*** Opening Records for this task ***
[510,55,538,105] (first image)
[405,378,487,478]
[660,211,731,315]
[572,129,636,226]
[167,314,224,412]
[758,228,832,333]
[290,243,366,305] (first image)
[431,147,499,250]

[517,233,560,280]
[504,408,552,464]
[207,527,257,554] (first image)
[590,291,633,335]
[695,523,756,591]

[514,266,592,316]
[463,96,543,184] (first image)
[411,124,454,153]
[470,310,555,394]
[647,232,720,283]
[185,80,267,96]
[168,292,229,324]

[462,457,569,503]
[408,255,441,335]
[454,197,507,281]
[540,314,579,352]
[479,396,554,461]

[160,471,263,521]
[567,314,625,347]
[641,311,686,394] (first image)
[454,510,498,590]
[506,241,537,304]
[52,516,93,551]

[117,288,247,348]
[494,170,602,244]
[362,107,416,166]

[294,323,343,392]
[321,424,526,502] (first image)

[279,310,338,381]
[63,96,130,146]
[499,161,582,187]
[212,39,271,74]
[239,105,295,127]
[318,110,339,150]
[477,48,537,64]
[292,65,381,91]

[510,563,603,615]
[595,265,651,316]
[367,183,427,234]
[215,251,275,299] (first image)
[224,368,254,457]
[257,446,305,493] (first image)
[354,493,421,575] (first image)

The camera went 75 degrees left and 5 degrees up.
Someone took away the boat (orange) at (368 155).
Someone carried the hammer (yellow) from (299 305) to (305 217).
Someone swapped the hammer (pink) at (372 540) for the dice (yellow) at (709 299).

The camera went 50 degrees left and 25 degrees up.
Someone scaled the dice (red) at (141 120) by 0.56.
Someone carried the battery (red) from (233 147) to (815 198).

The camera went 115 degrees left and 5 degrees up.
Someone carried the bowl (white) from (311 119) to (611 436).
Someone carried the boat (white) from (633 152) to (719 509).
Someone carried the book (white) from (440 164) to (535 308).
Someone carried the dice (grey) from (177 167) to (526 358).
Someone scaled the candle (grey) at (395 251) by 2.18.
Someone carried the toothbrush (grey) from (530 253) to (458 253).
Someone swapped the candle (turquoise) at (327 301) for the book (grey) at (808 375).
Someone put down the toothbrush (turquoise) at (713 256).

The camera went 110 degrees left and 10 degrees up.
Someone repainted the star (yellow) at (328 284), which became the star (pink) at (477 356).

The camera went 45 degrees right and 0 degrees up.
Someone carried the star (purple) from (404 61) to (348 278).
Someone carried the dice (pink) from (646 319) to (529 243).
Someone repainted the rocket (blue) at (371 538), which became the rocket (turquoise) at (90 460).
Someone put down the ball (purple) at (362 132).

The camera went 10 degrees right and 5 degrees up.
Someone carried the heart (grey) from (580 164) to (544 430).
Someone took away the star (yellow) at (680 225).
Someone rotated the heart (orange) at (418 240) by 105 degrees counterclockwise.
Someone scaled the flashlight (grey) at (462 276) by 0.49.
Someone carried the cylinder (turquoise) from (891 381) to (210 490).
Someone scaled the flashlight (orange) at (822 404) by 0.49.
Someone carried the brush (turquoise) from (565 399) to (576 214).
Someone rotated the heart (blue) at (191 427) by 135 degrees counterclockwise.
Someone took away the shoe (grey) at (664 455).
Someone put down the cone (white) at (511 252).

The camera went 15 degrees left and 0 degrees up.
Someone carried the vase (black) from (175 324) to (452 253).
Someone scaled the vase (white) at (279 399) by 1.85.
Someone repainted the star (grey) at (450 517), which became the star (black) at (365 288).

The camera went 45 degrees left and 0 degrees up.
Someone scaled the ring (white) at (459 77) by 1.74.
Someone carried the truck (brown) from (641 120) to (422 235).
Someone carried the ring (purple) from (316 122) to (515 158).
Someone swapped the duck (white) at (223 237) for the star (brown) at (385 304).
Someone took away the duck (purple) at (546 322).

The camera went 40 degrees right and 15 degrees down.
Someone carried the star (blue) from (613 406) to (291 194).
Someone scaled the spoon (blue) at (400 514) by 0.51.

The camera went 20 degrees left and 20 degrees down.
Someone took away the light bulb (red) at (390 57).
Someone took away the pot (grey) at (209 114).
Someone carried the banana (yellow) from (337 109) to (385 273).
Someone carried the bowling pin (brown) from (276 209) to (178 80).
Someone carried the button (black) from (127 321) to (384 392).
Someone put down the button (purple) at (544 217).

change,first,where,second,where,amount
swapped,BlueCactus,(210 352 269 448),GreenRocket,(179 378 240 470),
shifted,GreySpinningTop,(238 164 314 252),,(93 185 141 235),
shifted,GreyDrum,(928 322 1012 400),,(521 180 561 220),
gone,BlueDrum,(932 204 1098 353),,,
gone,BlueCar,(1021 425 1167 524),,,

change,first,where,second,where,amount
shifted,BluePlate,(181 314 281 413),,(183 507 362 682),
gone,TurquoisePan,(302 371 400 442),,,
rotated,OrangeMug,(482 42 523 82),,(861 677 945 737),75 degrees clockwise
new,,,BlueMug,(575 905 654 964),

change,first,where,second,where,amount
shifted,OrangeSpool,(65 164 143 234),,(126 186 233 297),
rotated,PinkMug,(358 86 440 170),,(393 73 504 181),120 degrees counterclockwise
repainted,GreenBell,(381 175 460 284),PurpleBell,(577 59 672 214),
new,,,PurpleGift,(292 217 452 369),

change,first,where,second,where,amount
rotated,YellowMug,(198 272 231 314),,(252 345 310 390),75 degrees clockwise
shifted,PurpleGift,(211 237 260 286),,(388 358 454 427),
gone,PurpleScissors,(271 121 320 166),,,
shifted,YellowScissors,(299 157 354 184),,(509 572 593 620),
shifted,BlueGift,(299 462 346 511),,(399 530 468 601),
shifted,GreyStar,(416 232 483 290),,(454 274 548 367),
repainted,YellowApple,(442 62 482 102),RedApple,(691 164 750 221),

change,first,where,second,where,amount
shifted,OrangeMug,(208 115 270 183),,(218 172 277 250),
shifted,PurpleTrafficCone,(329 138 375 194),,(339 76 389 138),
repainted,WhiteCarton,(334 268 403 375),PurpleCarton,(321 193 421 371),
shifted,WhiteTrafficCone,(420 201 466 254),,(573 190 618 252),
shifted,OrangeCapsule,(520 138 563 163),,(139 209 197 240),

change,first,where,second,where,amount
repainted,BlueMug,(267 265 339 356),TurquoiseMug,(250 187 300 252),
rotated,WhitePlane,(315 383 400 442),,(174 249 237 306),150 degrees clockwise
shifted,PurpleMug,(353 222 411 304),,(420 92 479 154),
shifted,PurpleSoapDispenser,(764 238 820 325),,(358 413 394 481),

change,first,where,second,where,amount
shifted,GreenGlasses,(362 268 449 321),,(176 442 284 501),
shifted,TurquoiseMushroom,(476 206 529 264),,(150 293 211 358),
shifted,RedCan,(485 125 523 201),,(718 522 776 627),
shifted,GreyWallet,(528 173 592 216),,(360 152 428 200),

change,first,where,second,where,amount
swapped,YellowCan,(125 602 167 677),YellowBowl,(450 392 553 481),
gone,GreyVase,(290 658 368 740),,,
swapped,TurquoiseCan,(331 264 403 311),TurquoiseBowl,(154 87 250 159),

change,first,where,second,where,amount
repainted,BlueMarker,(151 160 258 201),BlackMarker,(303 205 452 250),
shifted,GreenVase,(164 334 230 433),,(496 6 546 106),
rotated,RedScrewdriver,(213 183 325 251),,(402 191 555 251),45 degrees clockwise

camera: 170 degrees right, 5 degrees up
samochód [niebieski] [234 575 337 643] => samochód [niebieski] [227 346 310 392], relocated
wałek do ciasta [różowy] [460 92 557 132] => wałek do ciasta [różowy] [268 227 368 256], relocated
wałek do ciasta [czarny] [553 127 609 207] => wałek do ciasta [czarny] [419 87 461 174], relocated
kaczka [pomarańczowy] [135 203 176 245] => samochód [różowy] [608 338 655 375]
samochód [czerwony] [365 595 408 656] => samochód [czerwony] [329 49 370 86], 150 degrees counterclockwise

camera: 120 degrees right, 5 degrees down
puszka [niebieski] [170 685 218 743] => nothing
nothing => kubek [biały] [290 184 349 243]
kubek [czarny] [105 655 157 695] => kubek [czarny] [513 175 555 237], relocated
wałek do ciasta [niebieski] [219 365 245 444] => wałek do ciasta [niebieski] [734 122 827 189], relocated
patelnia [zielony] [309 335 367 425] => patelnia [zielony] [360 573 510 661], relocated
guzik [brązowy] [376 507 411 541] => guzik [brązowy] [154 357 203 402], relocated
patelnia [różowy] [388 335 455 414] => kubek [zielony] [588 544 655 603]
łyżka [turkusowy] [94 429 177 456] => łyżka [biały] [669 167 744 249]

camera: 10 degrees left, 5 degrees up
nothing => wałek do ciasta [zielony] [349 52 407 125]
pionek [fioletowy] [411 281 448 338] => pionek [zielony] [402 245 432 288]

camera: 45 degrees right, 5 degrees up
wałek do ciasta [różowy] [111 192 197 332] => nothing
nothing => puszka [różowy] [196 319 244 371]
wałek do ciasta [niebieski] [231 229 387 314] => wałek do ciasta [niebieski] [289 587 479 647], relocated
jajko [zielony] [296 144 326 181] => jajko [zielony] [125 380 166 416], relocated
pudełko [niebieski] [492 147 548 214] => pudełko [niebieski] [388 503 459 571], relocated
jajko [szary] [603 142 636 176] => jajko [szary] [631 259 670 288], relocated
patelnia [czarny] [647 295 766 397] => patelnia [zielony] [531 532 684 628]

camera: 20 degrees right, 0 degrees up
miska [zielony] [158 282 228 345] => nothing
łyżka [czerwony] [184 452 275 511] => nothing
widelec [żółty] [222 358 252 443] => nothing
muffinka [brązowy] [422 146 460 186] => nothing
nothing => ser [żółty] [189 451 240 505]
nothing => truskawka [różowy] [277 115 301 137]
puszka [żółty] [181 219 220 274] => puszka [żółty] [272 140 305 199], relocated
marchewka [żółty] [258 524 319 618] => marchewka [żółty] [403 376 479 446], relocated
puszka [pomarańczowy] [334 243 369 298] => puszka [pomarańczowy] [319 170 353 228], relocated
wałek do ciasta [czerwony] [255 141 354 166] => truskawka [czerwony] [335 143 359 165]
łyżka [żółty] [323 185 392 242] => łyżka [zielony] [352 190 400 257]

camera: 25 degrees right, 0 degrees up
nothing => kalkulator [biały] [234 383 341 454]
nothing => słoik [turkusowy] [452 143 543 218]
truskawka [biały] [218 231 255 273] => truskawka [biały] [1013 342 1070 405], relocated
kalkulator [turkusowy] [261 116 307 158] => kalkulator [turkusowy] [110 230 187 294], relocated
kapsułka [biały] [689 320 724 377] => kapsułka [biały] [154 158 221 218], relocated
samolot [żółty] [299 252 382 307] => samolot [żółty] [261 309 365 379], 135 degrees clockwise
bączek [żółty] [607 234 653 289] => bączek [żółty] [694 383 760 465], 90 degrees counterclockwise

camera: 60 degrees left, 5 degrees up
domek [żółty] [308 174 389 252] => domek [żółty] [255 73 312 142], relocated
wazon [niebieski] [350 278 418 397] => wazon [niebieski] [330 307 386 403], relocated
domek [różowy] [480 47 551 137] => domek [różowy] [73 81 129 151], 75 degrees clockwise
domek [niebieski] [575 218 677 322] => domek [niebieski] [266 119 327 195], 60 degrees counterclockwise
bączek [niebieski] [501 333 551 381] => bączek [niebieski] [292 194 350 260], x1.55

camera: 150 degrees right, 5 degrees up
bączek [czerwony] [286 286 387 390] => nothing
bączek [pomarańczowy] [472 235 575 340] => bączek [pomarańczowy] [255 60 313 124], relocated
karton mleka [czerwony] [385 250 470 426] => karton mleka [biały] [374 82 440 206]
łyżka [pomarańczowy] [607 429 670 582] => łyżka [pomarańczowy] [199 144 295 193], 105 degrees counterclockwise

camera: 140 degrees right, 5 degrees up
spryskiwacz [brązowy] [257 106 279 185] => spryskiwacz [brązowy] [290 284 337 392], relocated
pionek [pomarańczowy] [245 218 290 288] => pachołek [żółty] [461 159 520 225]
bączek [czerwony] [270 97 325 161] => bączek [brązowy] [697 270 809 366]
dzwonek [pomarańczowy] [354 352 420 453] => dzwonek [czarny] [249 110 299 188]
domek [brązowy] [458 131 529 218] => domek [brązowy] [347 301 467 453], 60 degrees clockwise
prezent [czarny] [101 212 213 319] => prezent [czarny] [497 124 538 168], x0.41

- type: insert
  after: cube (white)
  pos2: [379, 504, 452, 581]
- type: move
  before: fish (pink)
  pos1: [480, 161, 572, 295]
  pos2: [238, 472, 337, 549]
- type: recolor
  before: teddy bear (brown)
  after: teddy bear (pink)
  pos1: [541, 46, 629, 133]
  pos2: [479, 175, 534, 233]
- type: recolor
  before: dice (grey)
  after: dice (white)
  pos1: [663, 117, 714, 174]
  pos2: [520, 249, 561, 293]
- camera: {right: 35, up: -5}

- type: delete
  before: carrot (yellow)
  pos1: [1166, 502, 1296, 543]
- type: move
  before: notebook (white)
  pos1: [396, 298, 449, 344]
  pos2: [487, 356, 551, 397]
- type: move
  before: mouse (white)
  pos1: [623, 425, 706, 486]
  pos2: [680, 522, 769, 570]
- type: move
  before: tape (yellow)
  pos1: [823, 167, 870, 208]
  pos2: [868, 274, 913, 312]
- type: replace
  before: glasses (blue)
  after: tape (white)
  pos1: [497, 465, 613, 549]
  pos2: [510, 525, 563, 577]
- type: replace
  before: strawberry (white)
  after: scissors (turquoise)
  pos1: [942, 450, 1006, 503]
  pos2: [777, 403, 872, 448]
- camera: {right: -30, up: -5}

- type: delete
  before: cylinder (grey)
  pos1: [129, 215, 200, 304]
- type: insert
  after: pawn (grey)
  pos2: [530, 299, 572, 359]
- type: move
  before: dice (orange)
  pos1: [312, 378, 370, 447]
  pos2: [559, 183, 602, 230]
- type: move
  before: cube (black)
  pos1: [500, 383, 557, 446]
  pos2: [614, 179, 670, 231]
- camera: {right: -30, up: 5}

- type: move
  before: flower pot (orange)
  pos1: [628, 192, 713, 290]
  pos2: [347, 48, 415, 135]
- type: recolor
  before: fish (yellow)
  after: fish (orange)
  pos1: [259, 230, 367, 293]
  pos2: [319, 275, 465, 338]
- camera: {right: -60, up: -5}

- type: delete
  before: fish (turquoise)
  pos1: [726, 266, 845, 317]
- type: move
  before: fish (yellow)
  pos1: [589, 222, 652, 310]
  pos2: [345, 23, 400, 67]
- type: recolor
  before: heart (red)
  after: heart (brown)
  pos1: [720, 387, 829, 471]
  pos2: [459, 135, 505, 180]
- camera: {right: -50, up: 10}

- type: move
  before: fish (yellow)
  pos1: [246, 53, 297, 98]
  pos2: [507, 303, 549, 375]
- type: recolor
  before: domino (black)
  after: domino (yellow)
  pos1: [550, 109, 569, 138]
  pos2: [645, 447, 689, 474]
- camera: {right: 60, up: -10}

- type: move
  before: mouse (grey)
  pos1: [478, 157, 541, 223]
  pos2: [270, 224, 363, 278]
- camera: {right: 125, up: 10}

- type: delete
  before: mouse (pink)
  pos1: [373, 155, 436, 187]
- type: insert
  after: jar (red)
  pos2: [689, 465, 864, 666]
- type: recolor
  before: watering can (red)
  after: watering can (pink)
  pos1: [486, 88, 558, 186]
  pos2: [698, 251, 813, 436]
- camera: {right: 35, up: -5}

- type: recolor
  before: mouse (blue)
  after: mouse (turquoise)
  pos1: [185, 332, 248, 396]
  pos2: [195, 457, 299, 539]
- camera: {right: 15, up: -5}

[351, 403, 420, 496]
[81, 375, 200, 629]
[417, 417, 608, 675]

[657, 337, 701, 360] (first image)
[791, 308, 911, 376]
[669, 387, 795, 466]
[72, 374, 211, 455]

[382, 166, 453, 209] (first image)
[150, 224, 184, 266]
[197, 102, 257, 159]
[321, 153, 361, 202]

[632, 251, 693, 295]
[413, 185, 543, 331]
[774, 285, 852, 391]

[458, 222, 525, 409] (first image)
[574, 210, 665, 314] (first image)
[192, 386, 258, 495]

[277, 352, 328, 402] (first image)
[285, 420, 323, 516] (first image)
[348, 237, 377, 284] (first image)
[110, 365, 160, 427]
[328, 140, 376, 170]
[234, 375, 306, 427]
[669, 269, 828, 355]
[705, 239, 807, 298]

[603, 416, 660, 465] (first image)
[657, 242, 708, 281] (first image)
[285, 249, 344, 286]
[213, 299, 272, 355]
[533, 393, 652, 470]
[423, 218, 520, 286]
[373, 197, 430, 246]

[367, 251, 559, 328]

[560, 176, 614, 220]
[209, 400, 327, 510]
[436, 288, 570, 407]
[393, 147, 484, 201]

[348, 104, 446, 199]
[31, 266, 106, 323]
*** Closing Records for this task ***
## To do
Given the records above, return exactly the lines starting at the line containing "pos2: [479, 175, 534, 233]" and ending at the line containing "pos2: [520, 249, 561, 293]", including both.

## Solution for this task
  pos2: [479, 175, 534, 233]
- type: recolor
  before: dice (grey)
  after: dice (white)
  pos1: [663, 117, 714, 174]
  pos2: [520, 249, 561, 293]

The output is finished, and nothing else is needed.